[Records contained in a dataset]
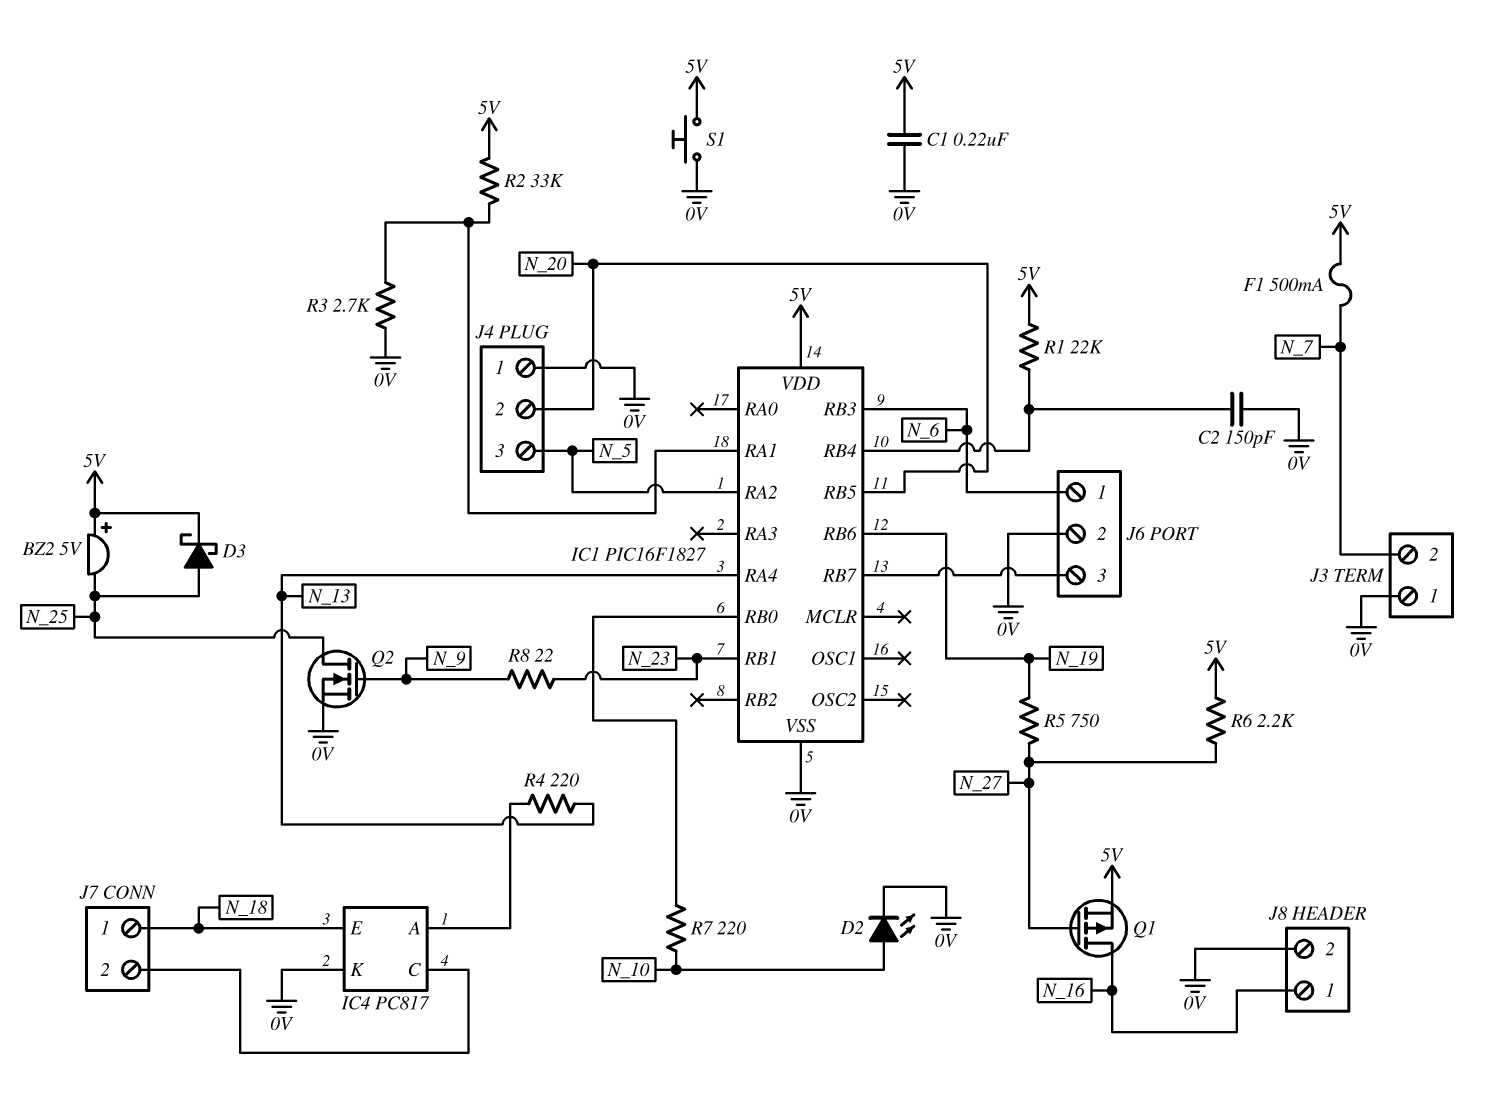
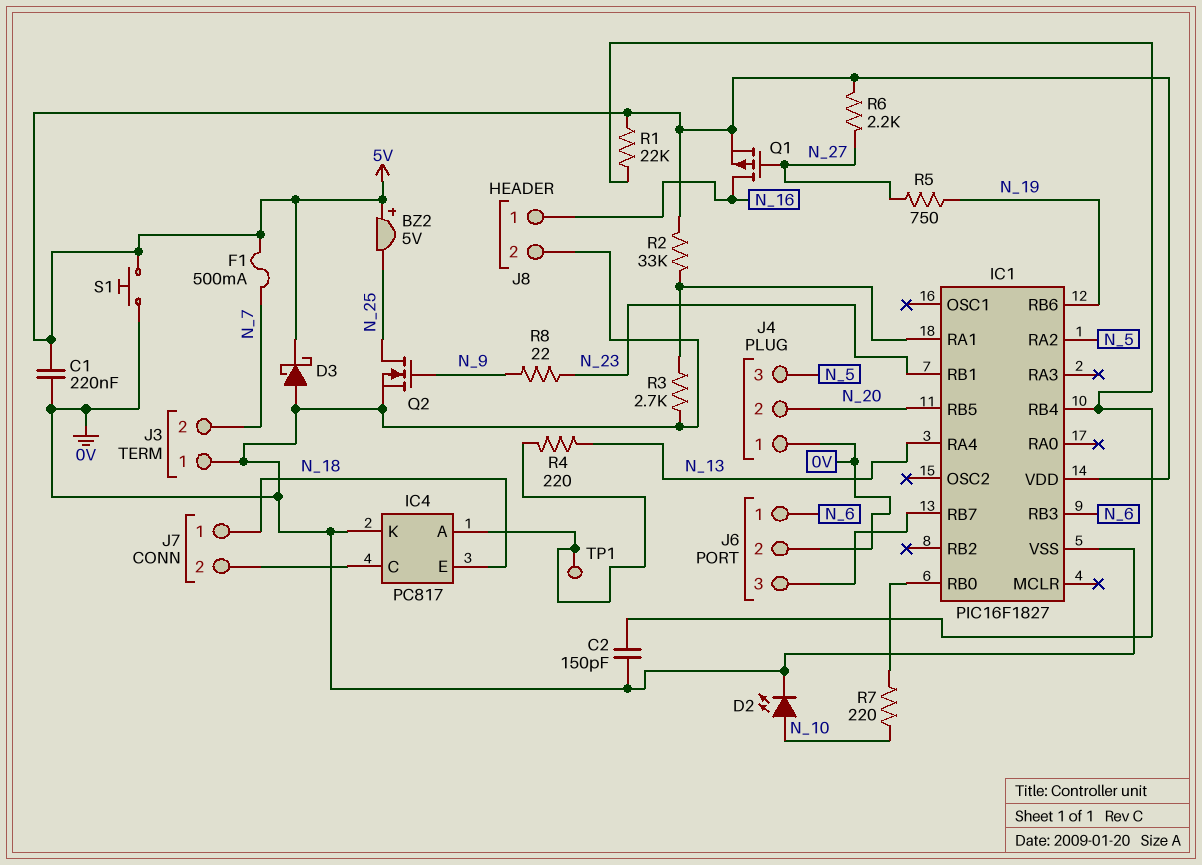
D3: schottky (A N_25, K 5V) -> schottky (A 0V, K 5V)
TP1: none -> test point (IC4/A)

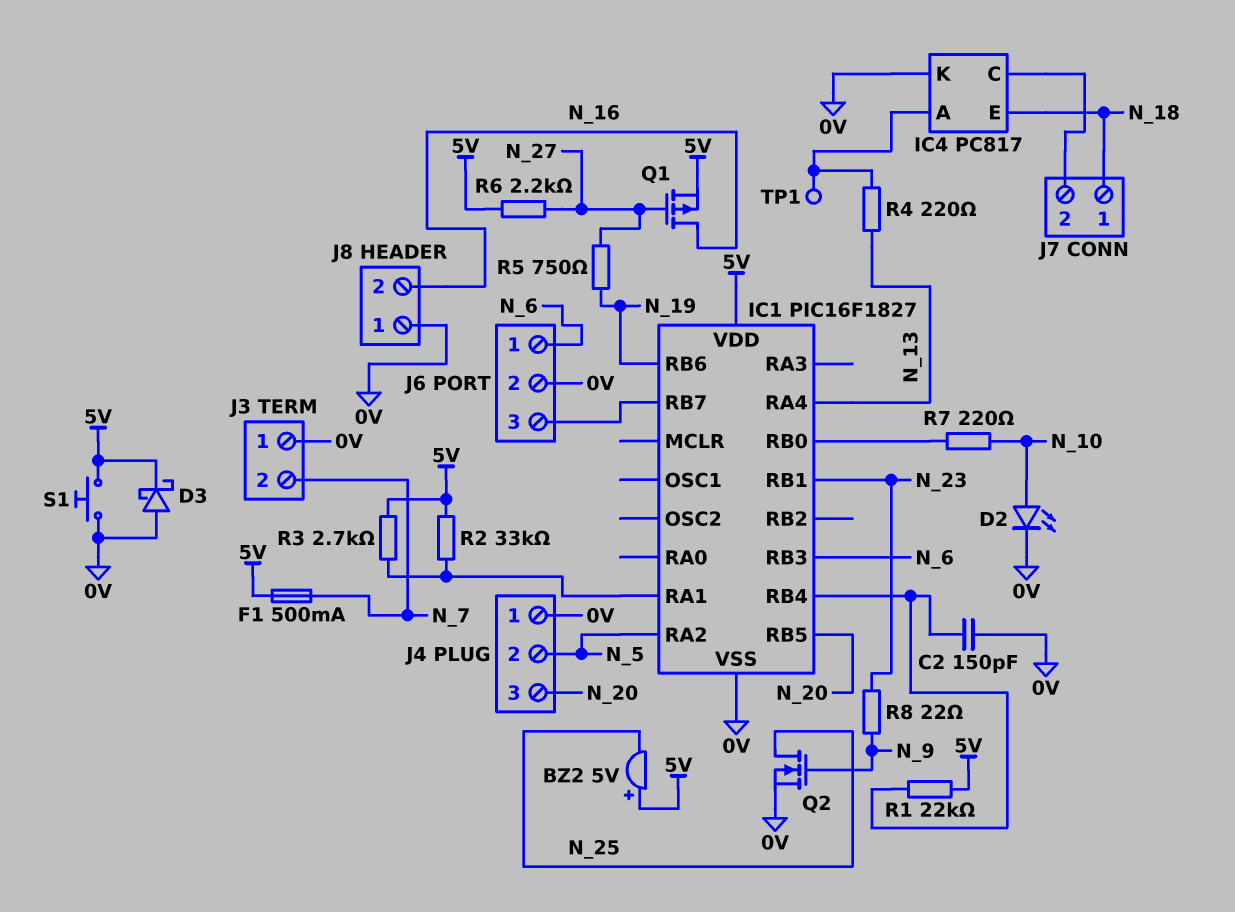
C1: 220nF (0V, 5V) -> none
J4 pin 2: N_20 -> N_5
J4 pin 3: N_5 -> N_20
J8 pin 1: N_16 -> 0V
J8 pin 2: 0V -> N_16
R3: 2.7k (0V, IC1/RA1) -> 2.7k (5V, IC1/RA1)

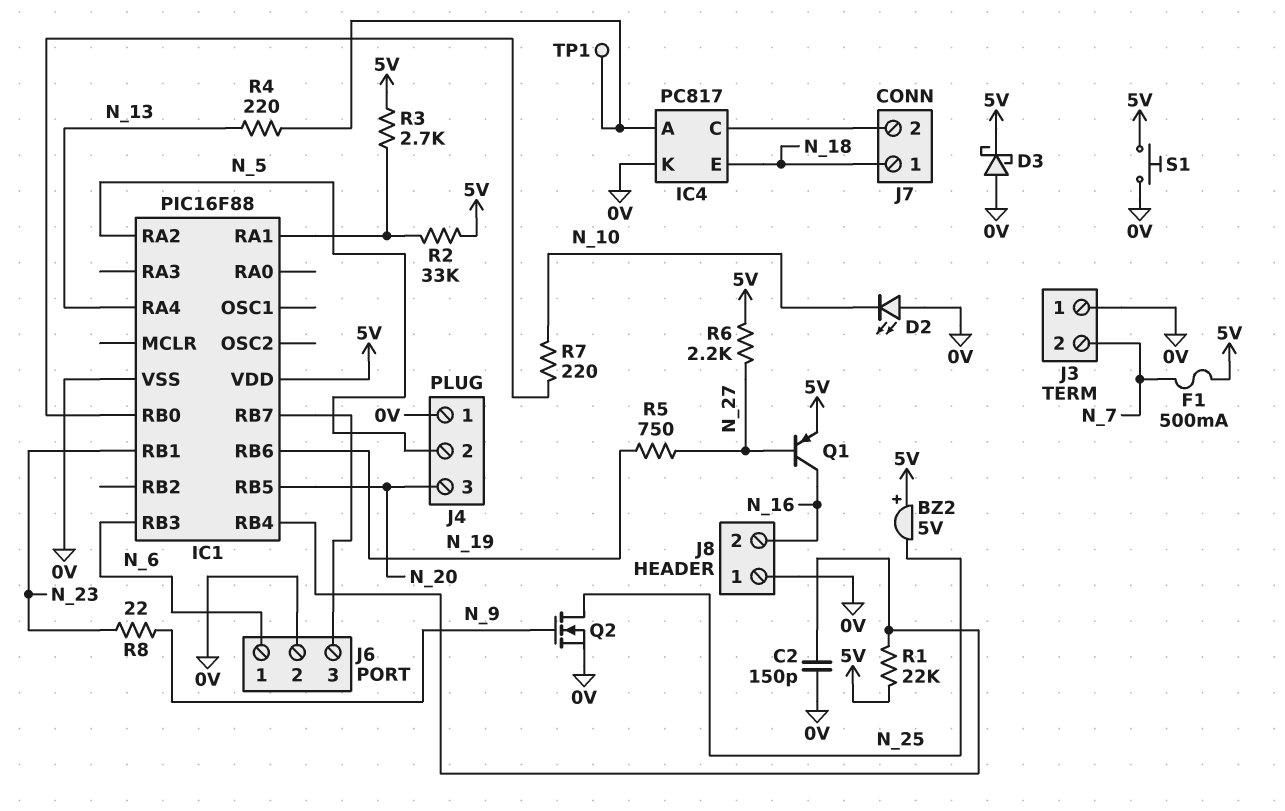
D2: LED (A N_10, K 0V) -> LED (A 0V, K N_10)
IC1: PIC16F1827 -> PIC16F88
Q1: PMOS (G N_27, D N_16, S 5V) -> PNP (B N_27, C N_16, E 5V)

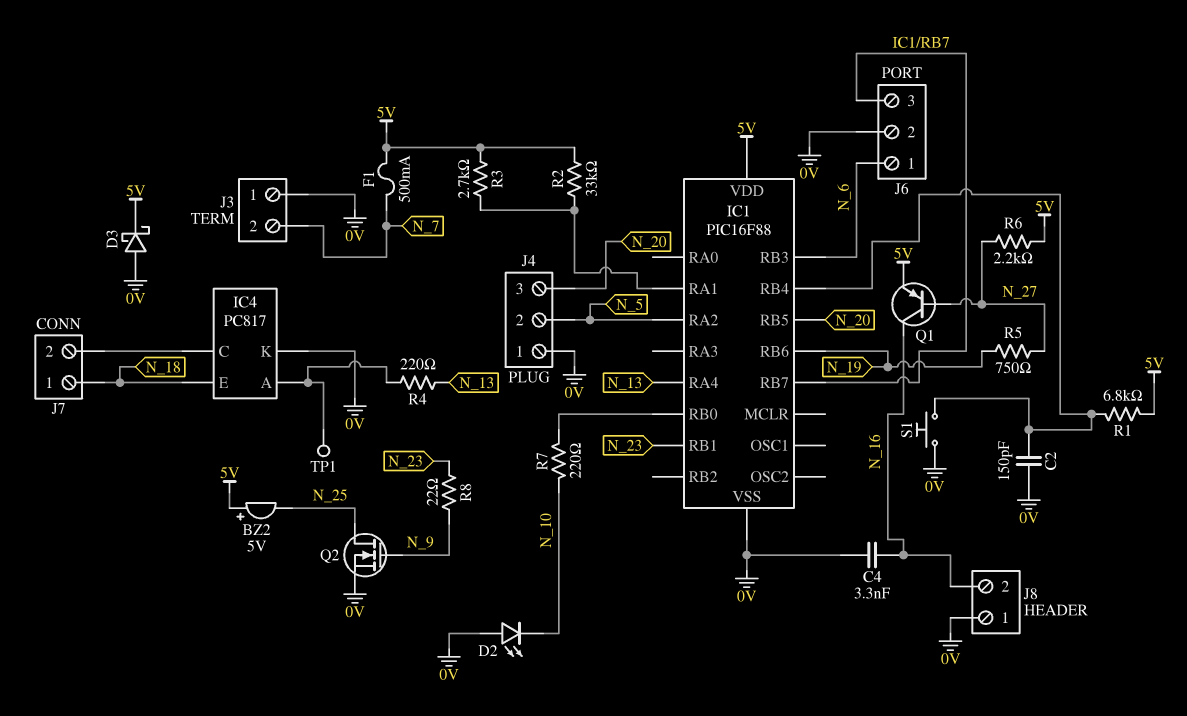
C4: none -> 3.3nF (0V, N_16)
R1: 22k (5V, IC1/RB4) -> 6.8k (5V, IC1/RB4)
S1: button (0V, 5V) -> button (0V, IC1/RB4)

### [THE PROBLEM]
Every line that holds the string "none" must be copied from the records above.

### [SOLUTION FOR THIS PROBLEM]
TP1: none -> test point (IC4/A)
C1: 220nF (0V, 5V) -> none
C4: none -> 3.3nF (0V, N_16)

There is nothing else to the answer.